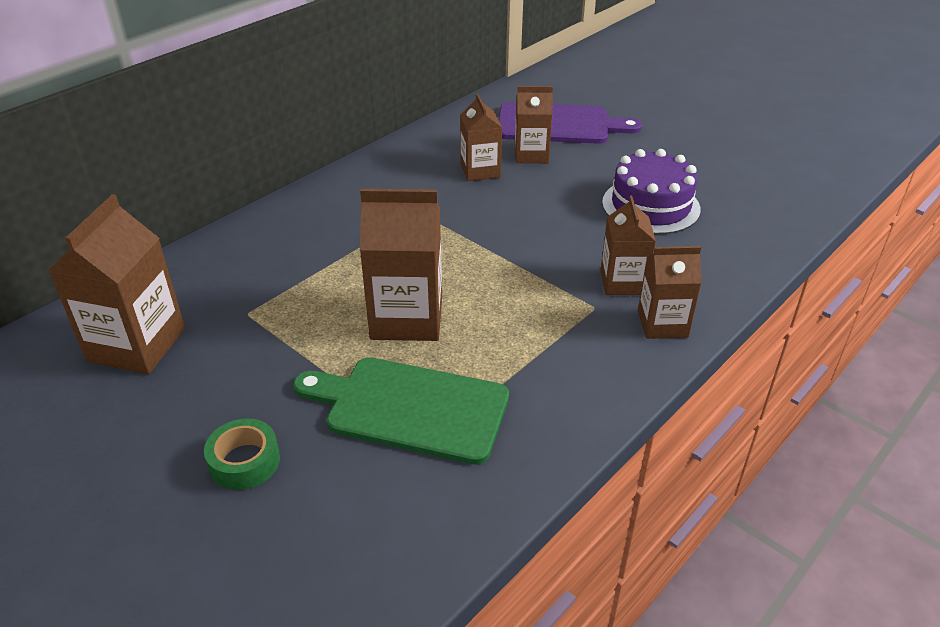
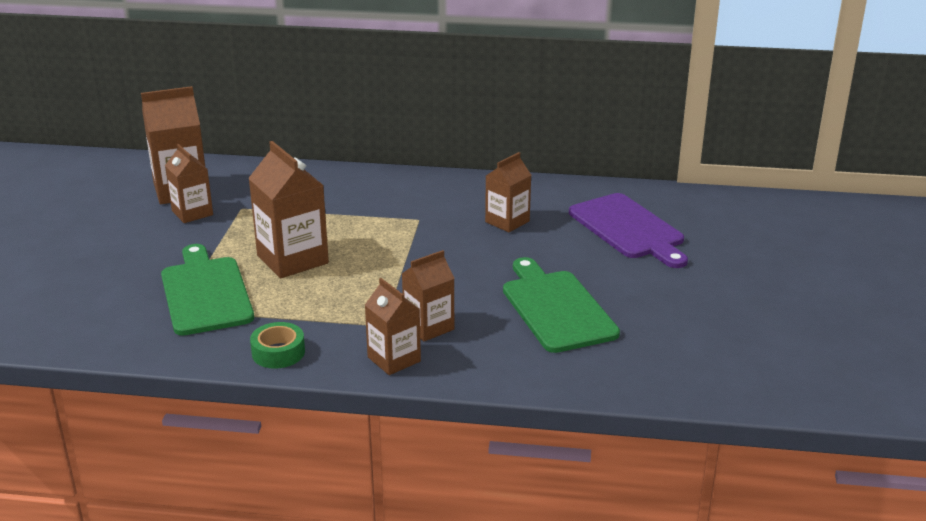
camera: 55 degrees right, 10 degrees down
(244, 461) = (116, 260): green tape -> green tape (278, 352)
(531, 155) = (561, 233): brown carton -> brown carton (192, 213)
(650, 206) = (556, 308): purple cake -> green cutting board

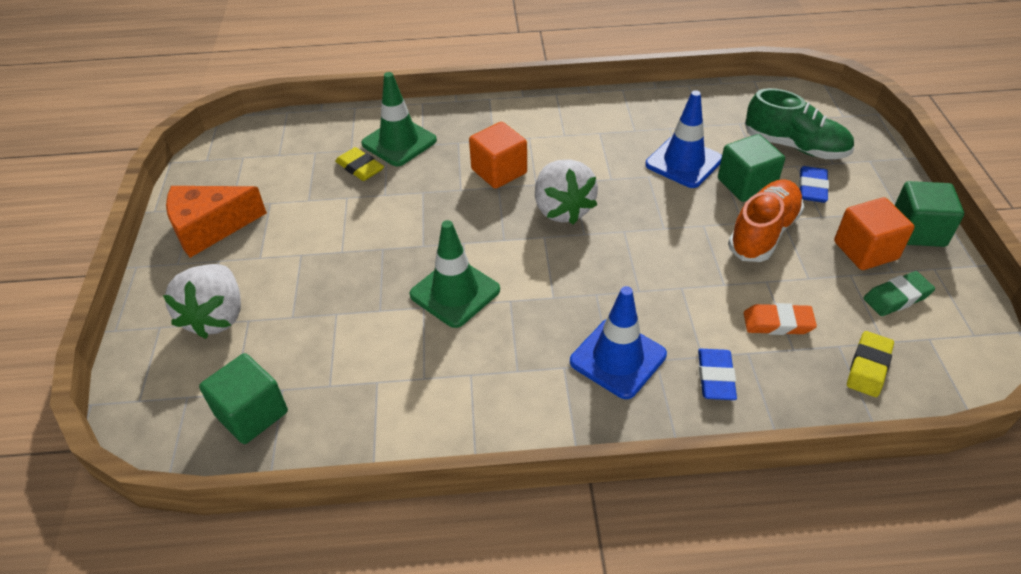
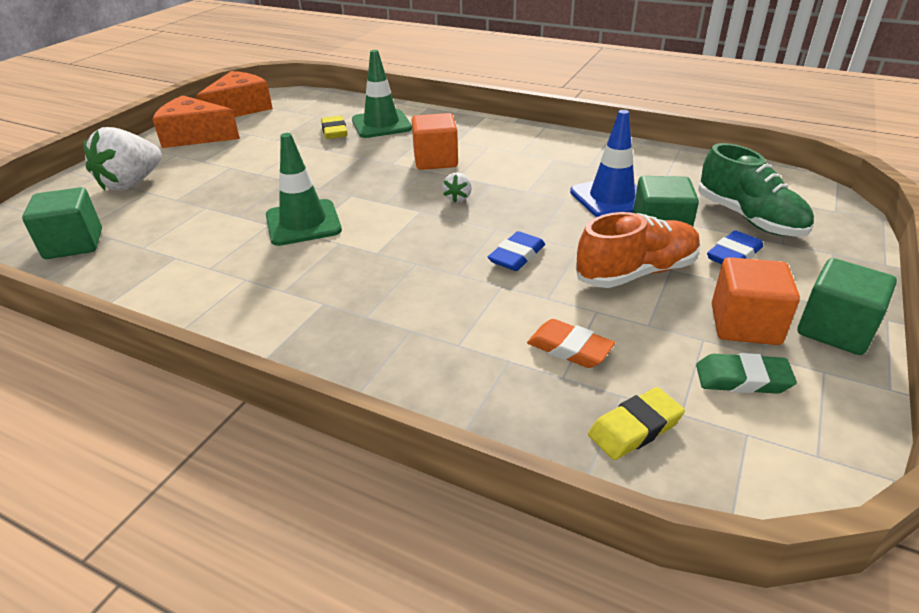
camera: 30 degrees right, 10 degrees down
(216, 171) = (240, 109): none -> orange cheese
(562, 209) = (458, 198): white strawberry -> white strawberry, size x0.45
(618, 358) = (376, 315): blue traffic cone -> none
(715, 377) = (451, 366): blue eraser -> blue eraser (516, 256)

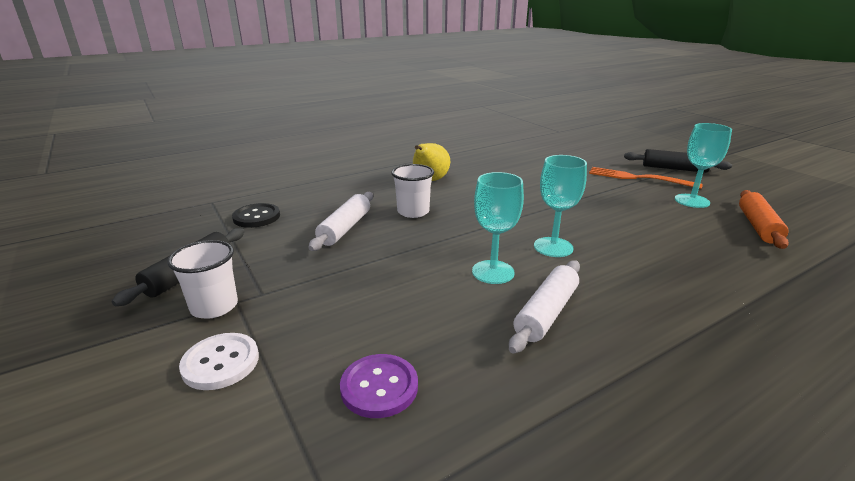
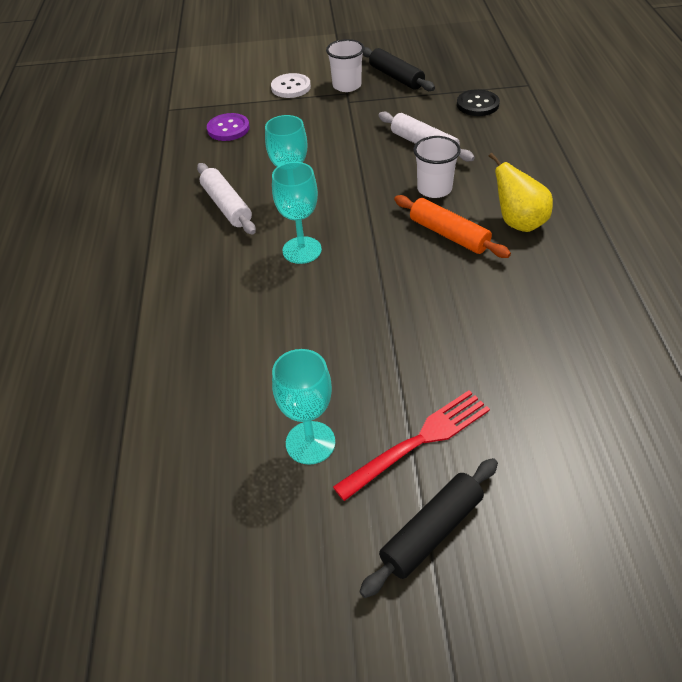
camera: 120 degrees right, 20 degrees up
(637, 178) = (419, 440): orange fork -> red fork
(758, 226) = (209, 450): orange rolling pin -> orange rolling pin (449, 234)

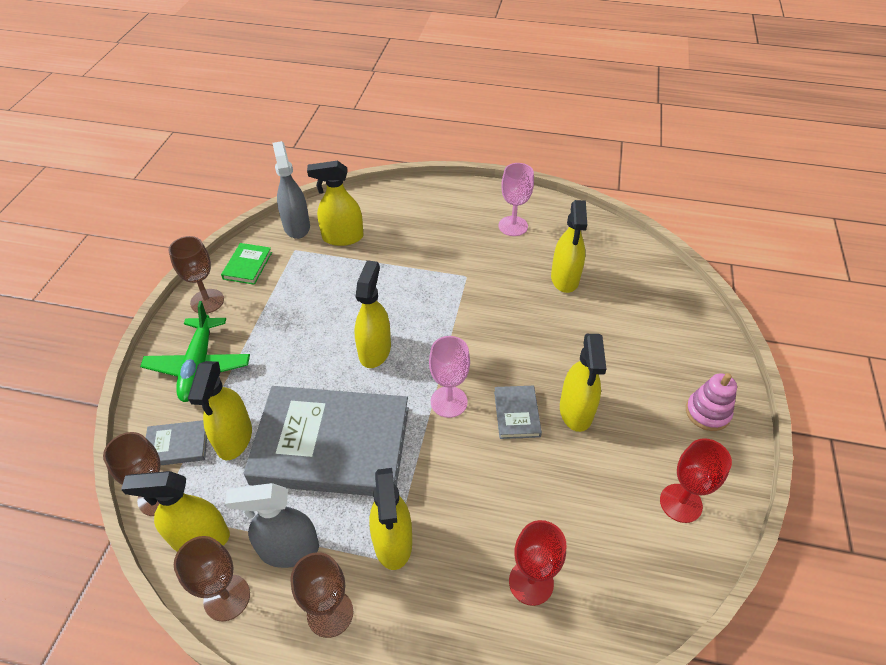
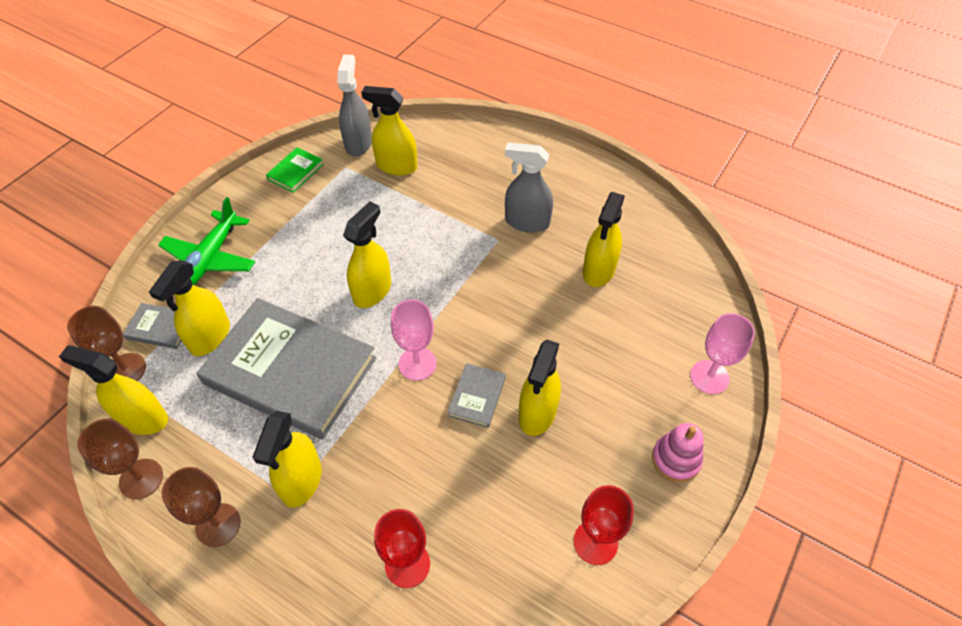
camera: 20 degrees right, 5 degrees up
(207, 301) = (244, 198): brown goblet -> none
(289, 549) = (210, 455): grey spray bottle -> grey spray bottle (527, 222)
(513, 226) = (573, 198): pink goblet -> pink goblet (709, 377)

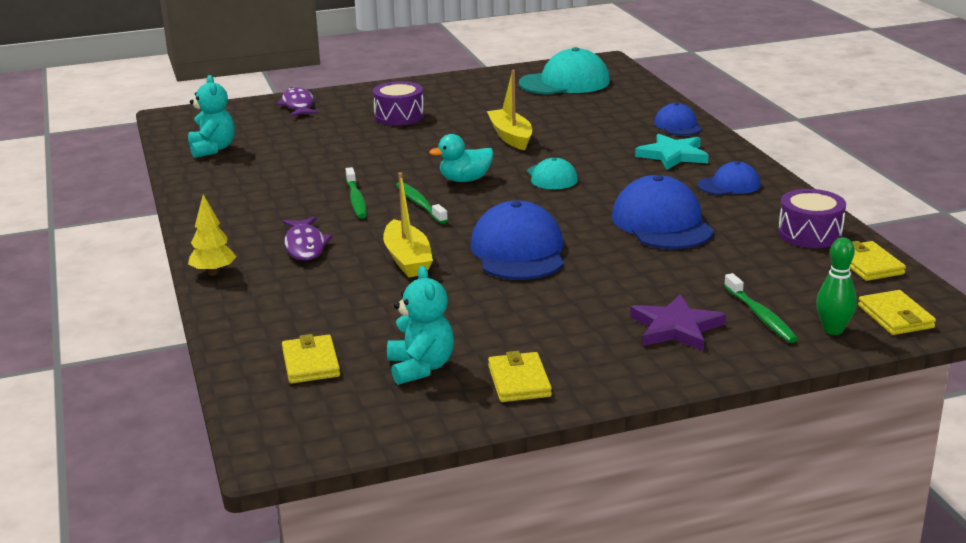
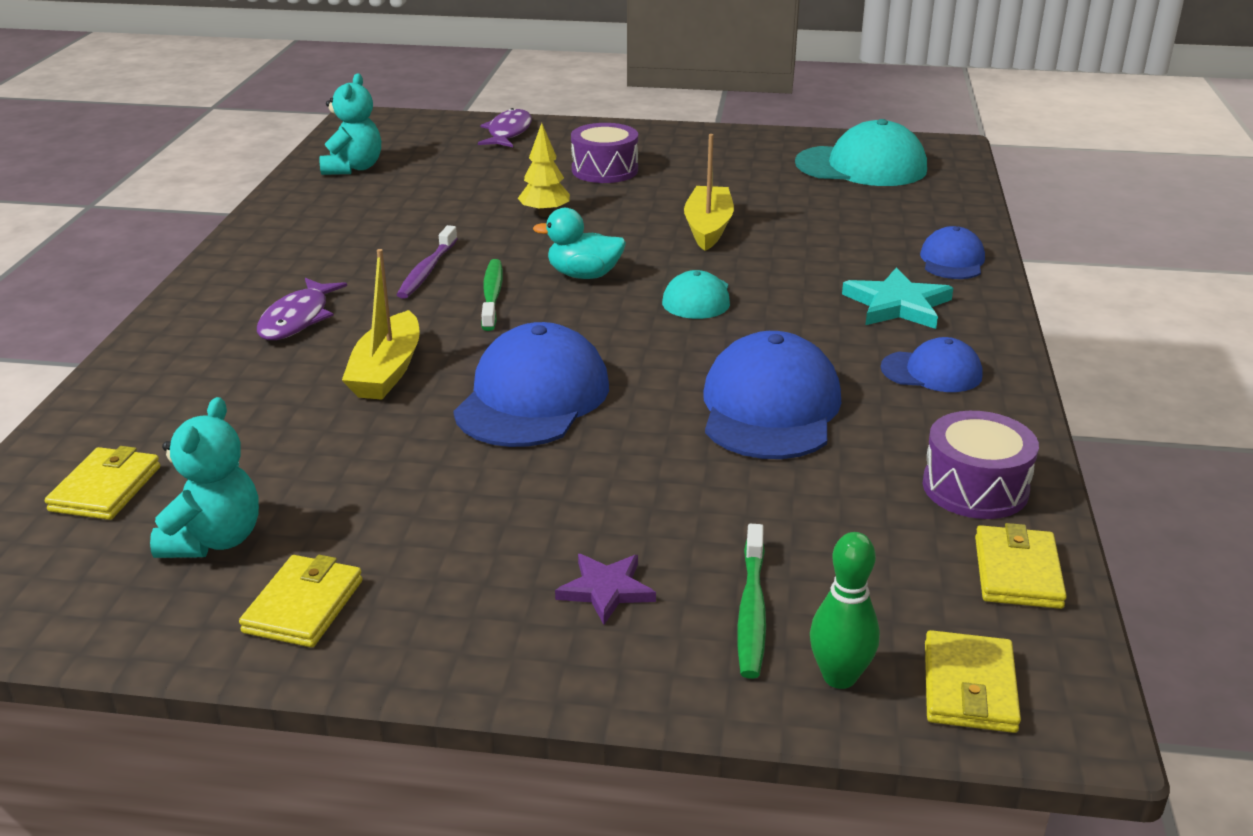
camera: 25 degrees right, 5 degrees up
(213, 272) = (162, 327): yellow tree -> yellow tree (545, 214)
(356, 199) = (427, 270): green toothbrush -> purple toothbrush
(676, 328) = (606, 590): purple star -> purple star, size x0.65

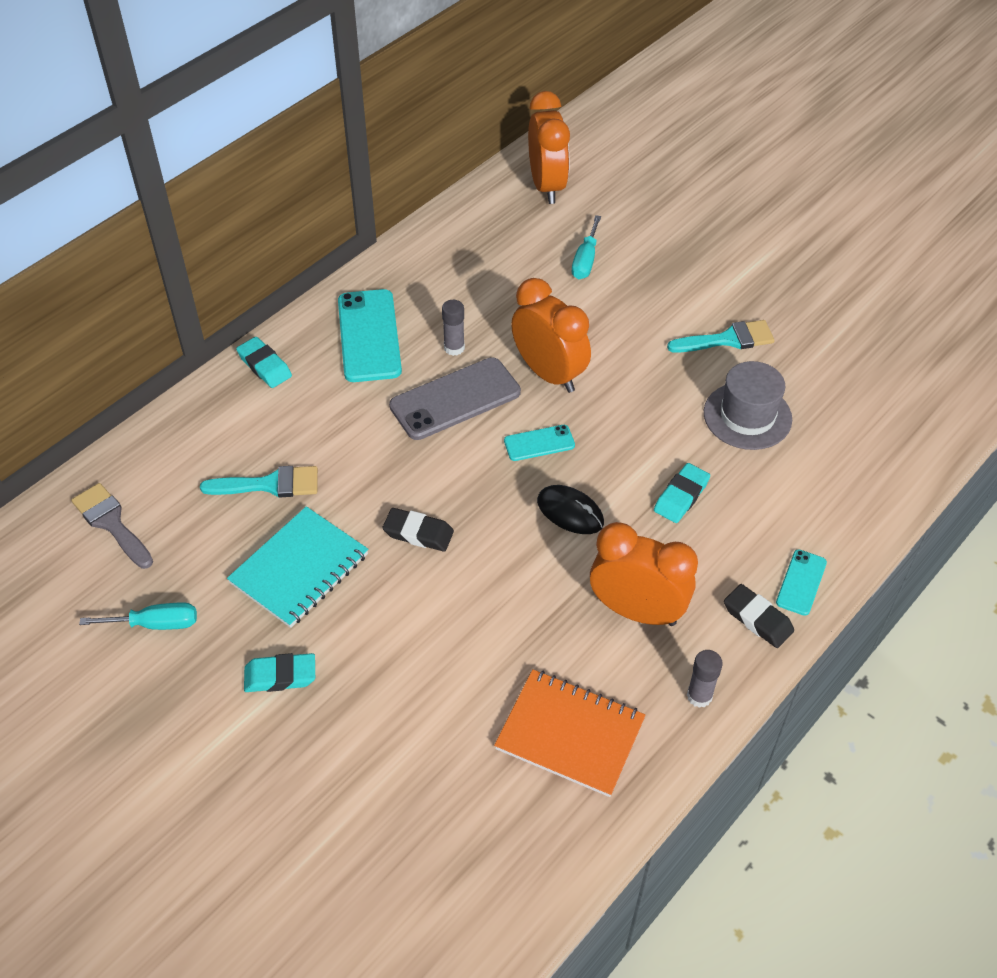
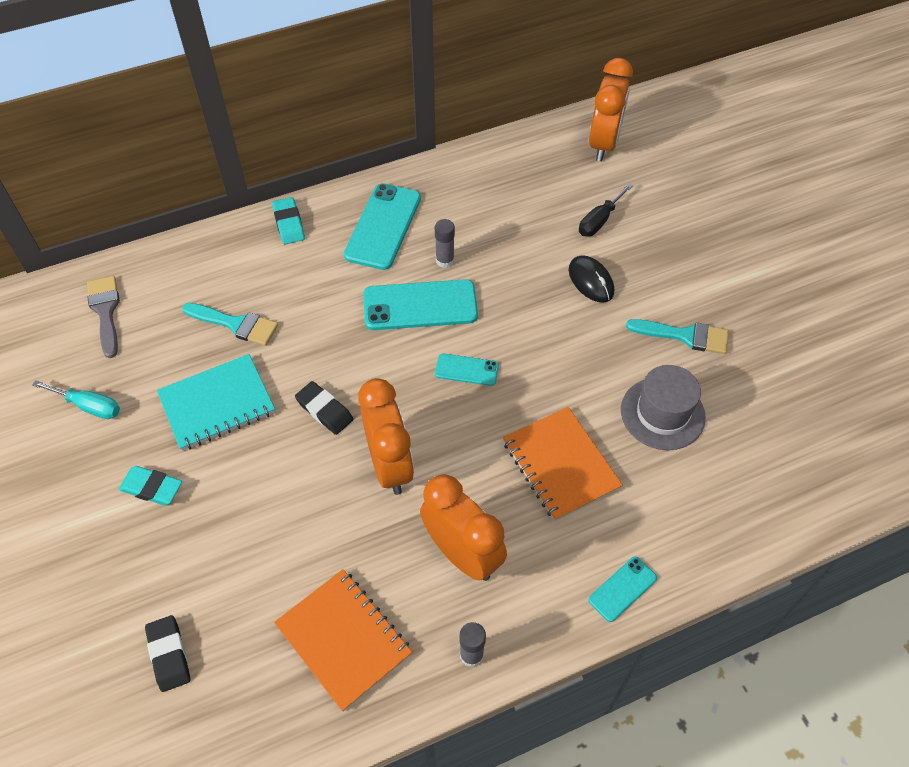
camera: 25 degrees right, 5 degrees up
(455, 399) = (420, 305): grey phone -> turquoise phone
(549, 373) = (510, 311): orange clock -> orange clock (389, 465)
(570, 512) = (457, 441): black mouse -> black mouse (591, 281)
(585, 260) = (599, 221): turquoise screwdriver -> black screwdriver
(681, 496) = (560, 465): turquoise eraser -> orange notebook
(757, 619) = (563, 606): black eraser -> black eraser (169, 655)

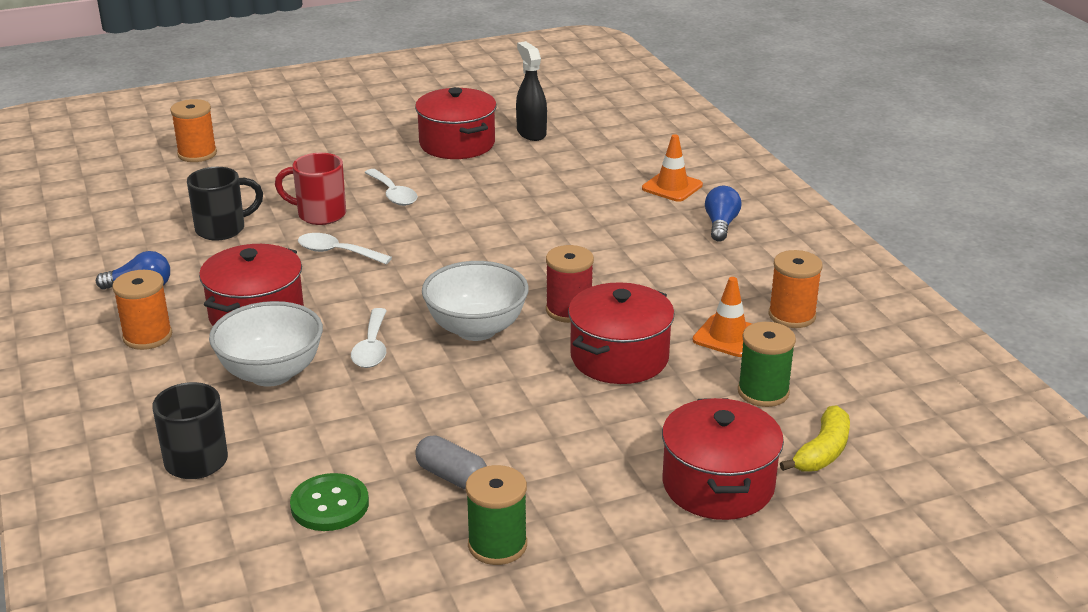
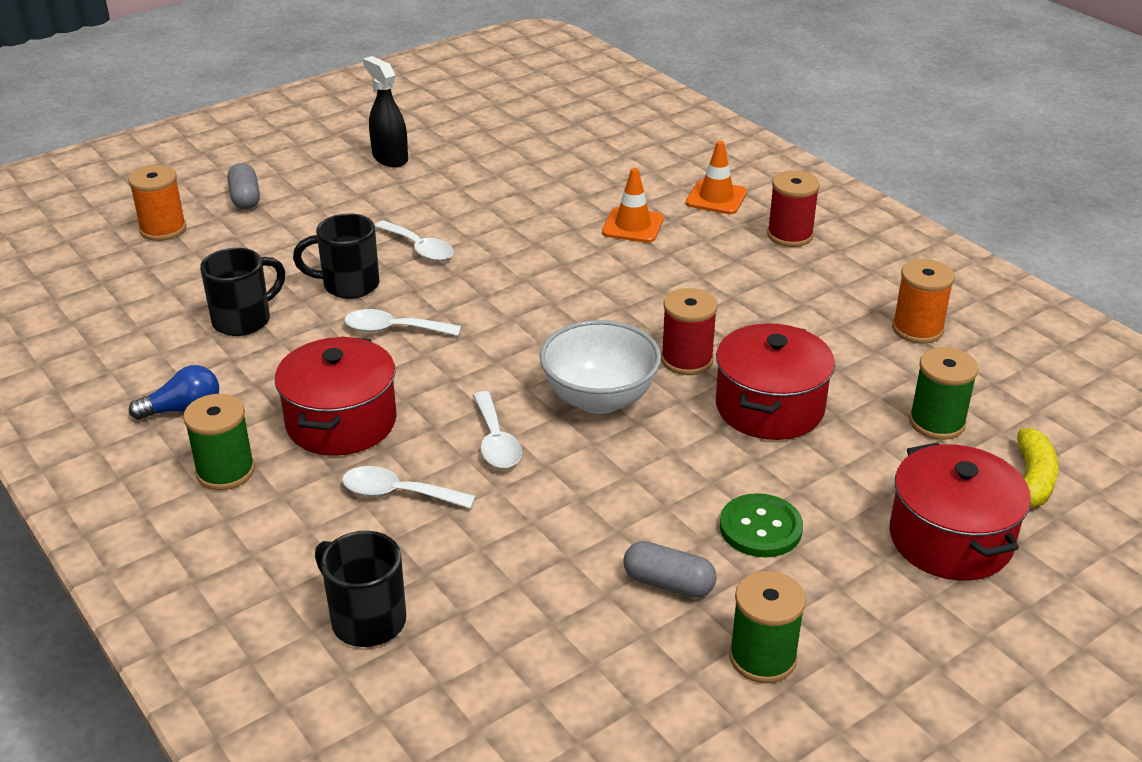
camera: 15 degrees left, 5 degrees up
(147, 336) = (225, 471): orange spool -> green spool
(271, 373) = (398, 493): white bowl -> white spoon
(274, 139) = (245, 198): none -> grey capsule
(320, 214) = (348, 285): red mug -> black mug
(330, 505) = (552, 646): green button -> green button (760, 528)
(457, 144) = (458, 177): red pot -> none
(531, 133) = (533, 154): black spray bottle -> black spray bottle (390, 158)
(720, 225) = (790, 235): blue light bulb -> red spool
(728, 336) = (866, 363): orange traffic cone -> orange traffic cone (632, 226)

* * * * *

- TASK TO CARRY OUT: The records above must be copied exactly, with no pictures carried over.

- RESPONSE BELOW:
camera: 55 degrees right, 10 degrees down
(244, 461) = (116, 260): green tape -> green tape (278, 352)
(531, 155) = (561, 233): brown carton -> brown carton (192, 213)
(650, 206) = (556, 308): purple cake -> green cutting board

camera: 30 degrees right, 10 degrees down
(216, 171) = (240, 109): none -> orange cheese
(562, 209) = (458, 198): white strawberry -> white strawberry, size x0.45
(618, 358) = (376, 315): blue traffic cone -> none
(715, 377) = (451, 366): blue eraser -> blue eraser (516, 256)

camera: 120 degrees right, 20 degrees up
(637, 178) = (419, 440): orange fork -> red fork
(758, 226) = (209, 450): orange rolling pin -> orange rolling pin (449, 234)

camera: 20 degrees right, 5 degrees up
(207, 301) = (244, 198): brown goblet -> none
(289, 549) = (210, 455): grey spray bottle -> grey spray bottle (527, 222)
(513, 226) = (573, 198): pink goblet -> pink goblet (709, 377)

camera: 25 degrees right, 5 degrees up
(213, 272) = (162, 327): yellow tree -> yellow tree (545, 214)
(356, 199) = (427, 270): green toothbrush -> purple toothbrush
(676, 328) = (606, 590): purple star -> purple star, size x0.65

camera: 25 degrees right, 5 degrees up
(455, 399) = (420, 305): grey phone -> turquoise phone
(549, 373) = (510, 311): orange clock -> orange clock (389, 465)
(570, 512) = (457, 441): black mouse -> black mouse (591, 281)
(585, 260) = (599, 221): turquoise screwdriver -> black screwdriver
(681, 496) = (560, 465): turquoise eraser -> orange notebook
(757, 619) = (563, 606): black eraser -> black eraser (169, 655)

camera: 15 degrees left, 5 degrees up
(147, 336) = (225, 471): orange spool -> green spool
(271, 373) = (398, 493): white bowl -> white spoon
(274, 139) = (245, 198): none -> grey capsule
(320, 214) = (348, 285): red mug -> black mug
(330, 505) = (552, 646): green button -> green button (760, 528)
(457, 144) = (458, 177): red pot -> none
(531, 133) = (533, 154): black spray bottle -> black spray bottle (390, 158)
(720, 225) = (790, 235): blue light bulb -> red spool
(728, 336) = (866, 363): orange traffic cone -> orange traffic cone (632, 226)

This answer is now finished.